» **ACTIVITY**
Please set down every record exactly as it appears below.

Dataset items:
+---+

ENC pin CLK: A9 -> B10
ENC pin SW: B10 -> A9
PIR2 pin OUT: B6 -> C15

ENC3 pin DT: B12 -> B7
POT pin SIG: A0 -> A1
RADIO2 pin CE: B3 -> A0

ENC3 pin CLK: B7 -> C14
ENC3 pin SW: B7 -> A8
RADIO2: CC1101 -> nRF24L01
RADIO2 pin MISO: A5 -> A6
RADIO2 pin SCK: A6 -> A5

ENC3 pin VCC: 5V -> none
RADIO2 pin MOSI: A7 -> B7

+---+

» **PROBLEM SOLUTION**
ENC pin CLK: A9 -> B10
ENC pin SW: B10 -> A9
PIR2 pin OUT: B6 -> C15

ENC3 pin DT: B12 -> B7
POT pin SIG: A0 -> A1
RADIO2 pin CE: B3 -> A0

ENC3 pin CLK: B7 -> C14
ENC3 pin SW: B7 -> A8
RADIO2: CC1101 -> nRF24L01
RADIO2 pin MISO: A5 -> A6
RADIO2 pin SCK: A6 -> A5

ENC3 pin VCC: 5V -> none
RADIO2 pin MOSI: A7 -> B7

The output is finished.